| WHAT YOU HAVE TO DO |
The records that follow are to be repeated exactly, with the pictures removed.

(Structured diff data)
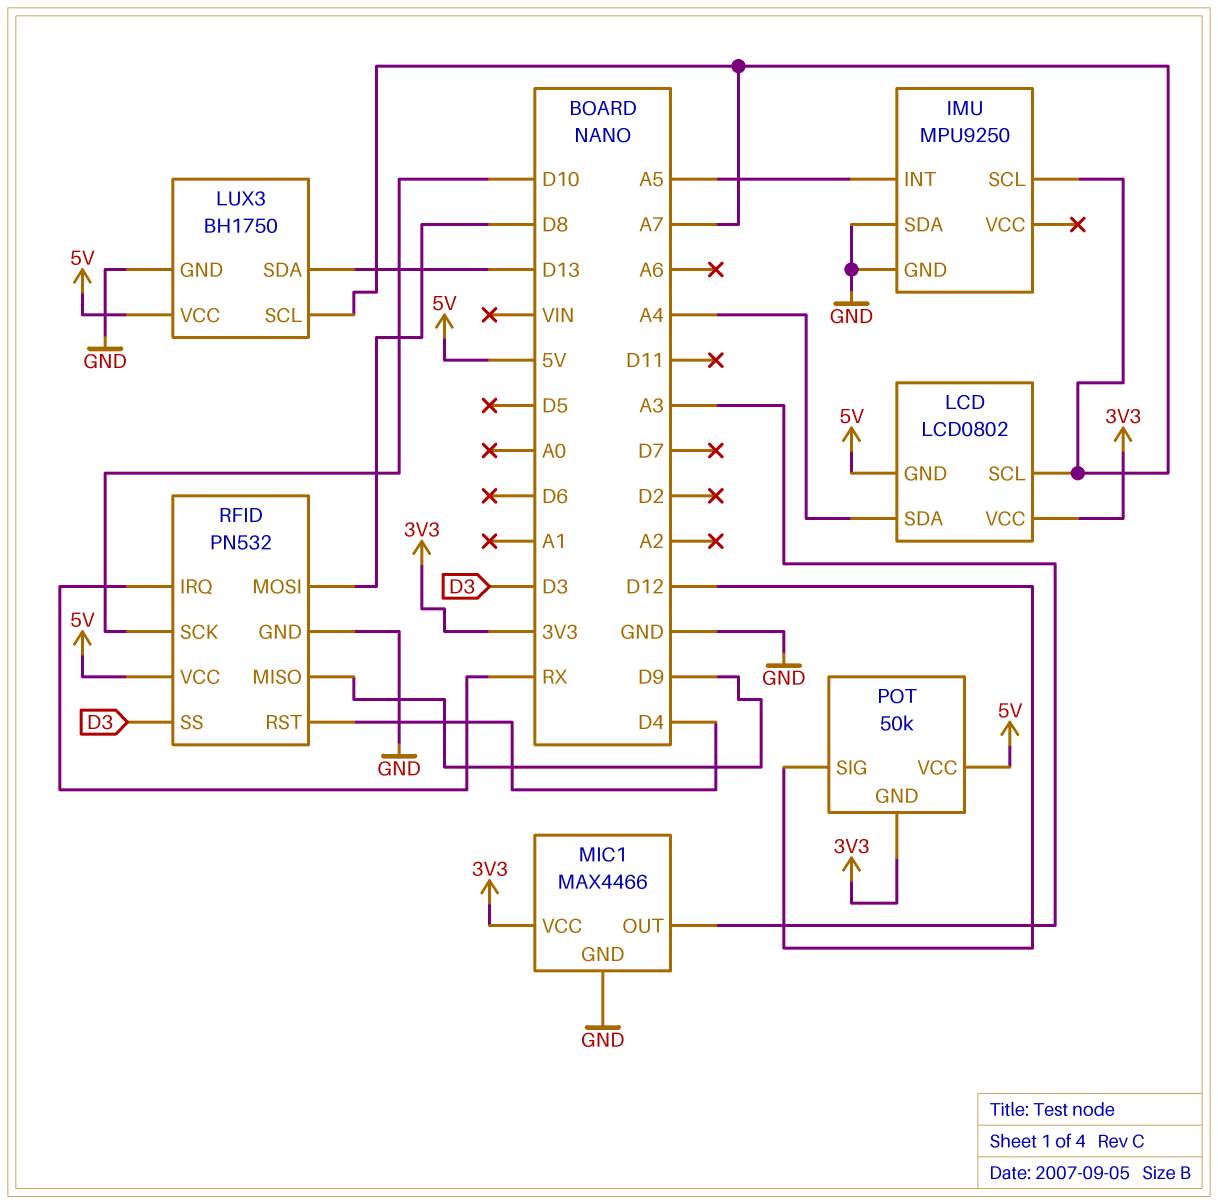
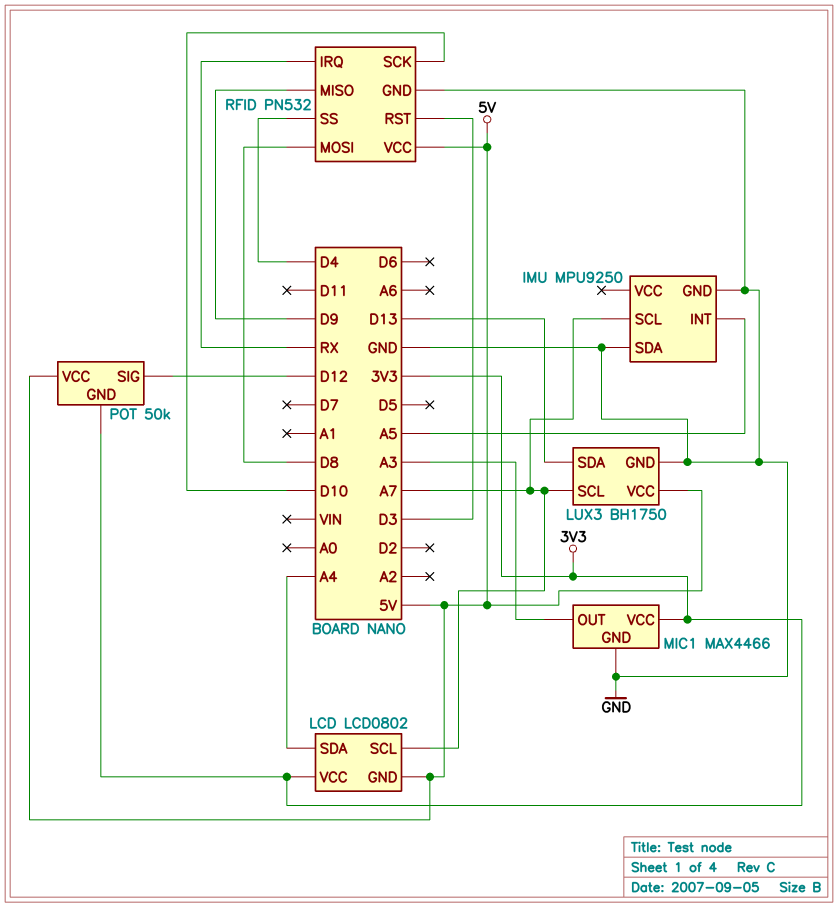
RFID pin RST: D4 -> D3
RFID pin SS: D3 -> D4

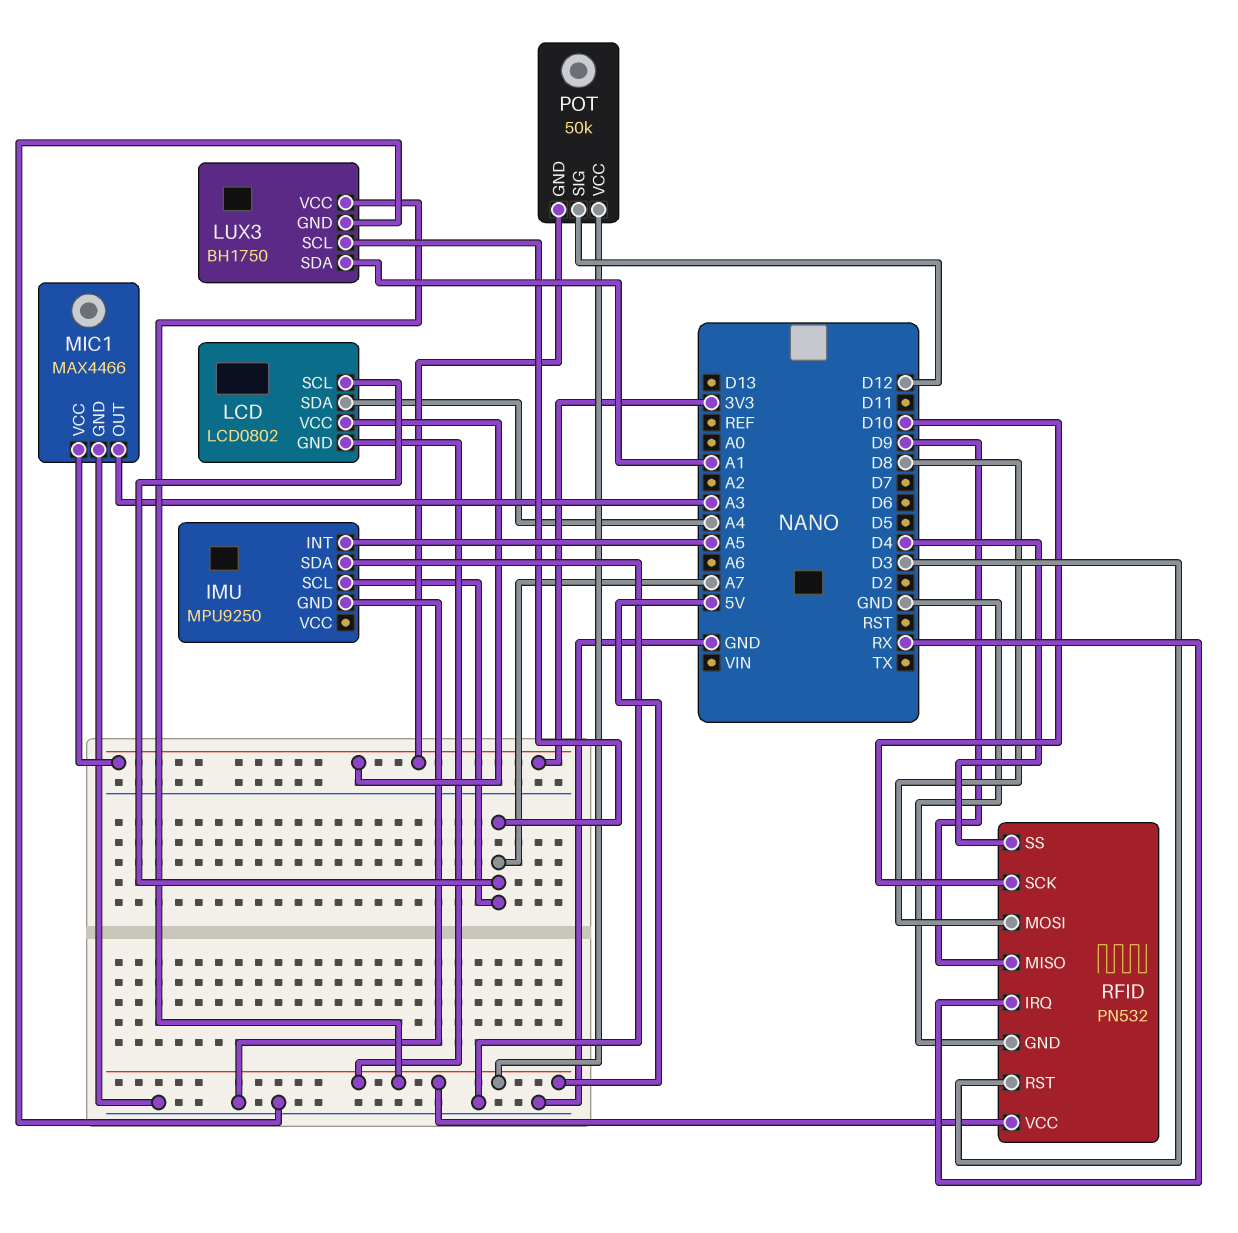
LUX3 pin SDA: D13 -> A1

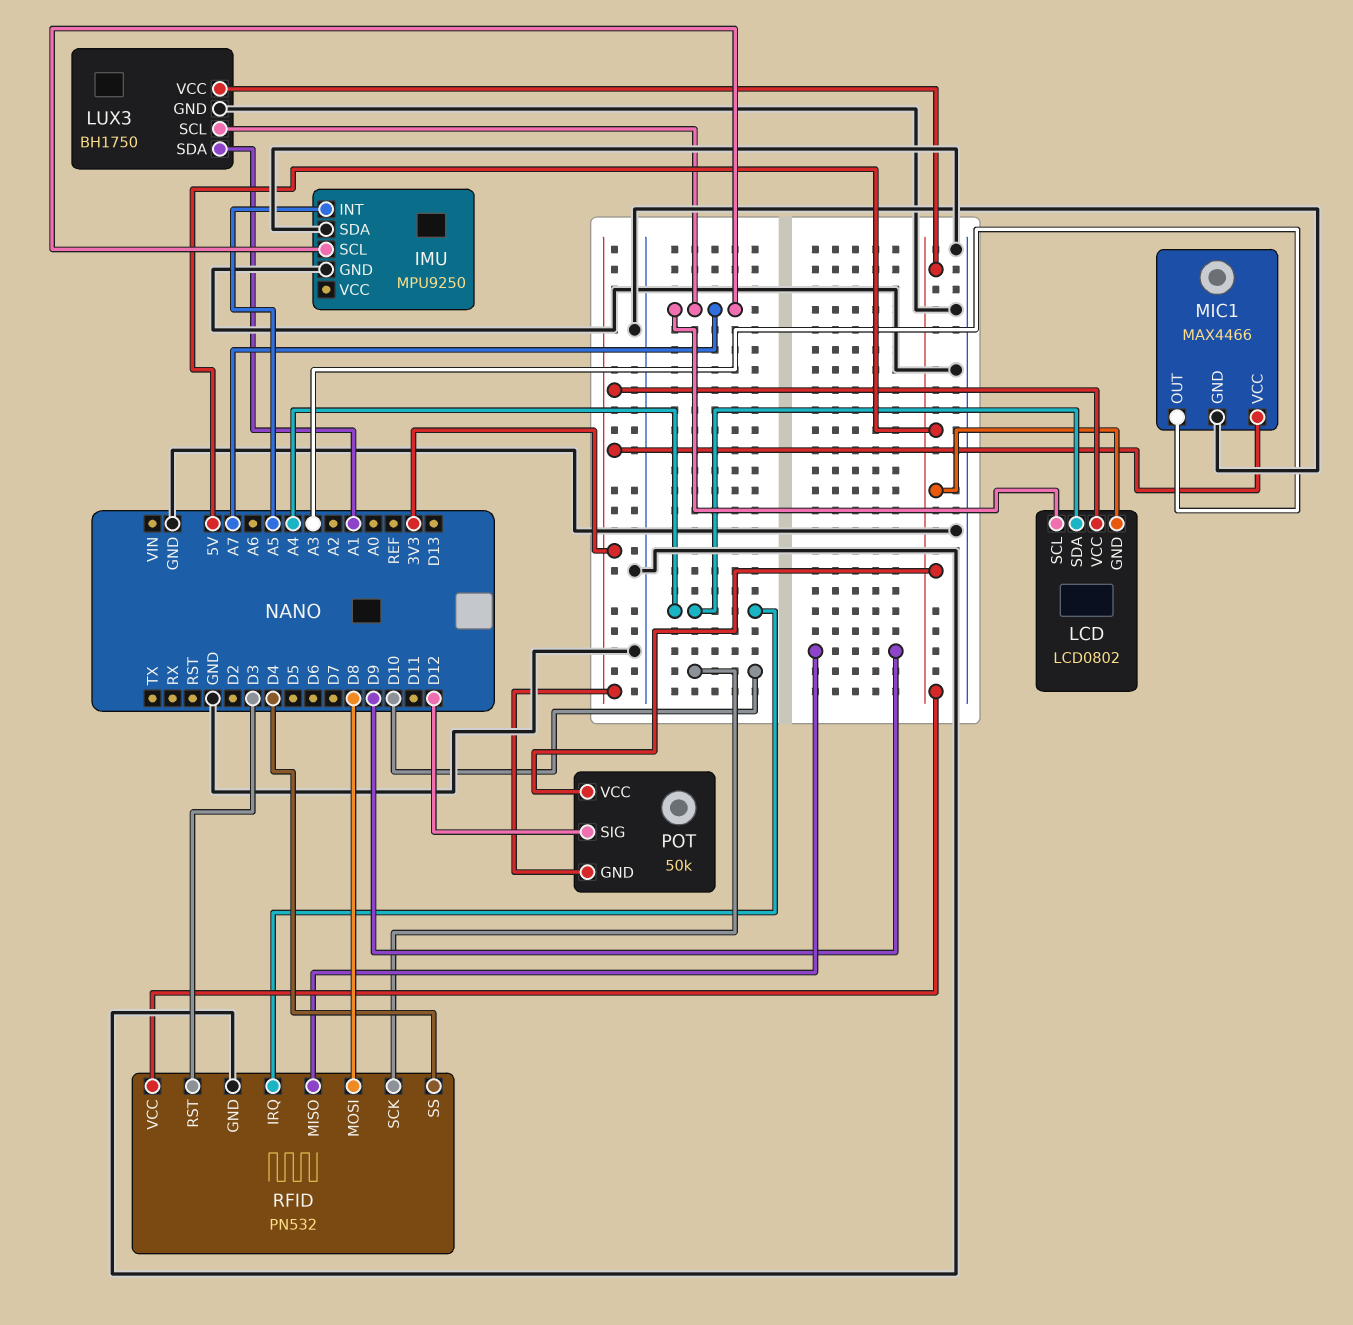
RFID pin IRQ: RX -> A4

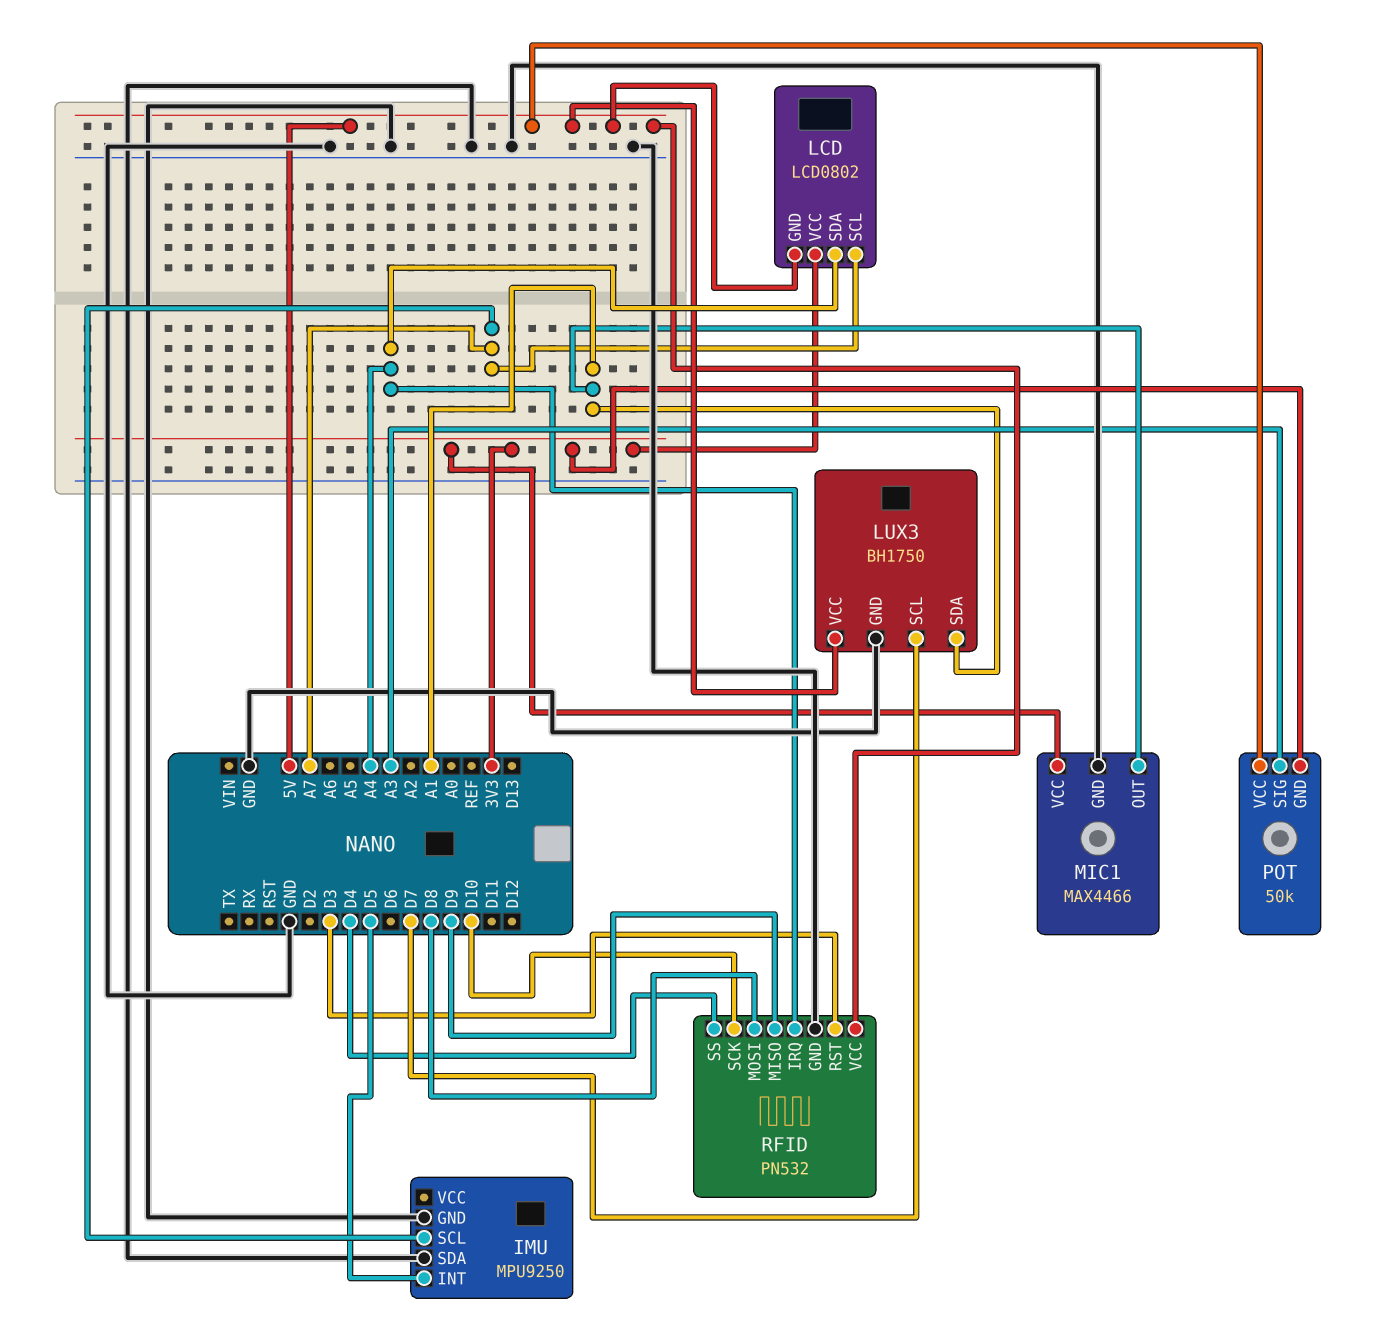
IMU pin INT: A5 -> D5
LUX3 pin SCL: A7 -> D7
MIC1 pin OUT: A3 -> A1
POT pin SIG: D12 -> A3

| TASK SOLUTION |
RFID pin RST: D4 -> D3
RFID pin SS: D3 -> D4

LUX3 pin SDA: D13 -> A1

RFID pin IRQ: RX -> A4

IMU pin INT: A5 -> D5
LUX3 pin SCL: A7 -> D7
MIC1 pin OUT: A3 -> A1
POT pin SIG: D12 -> A3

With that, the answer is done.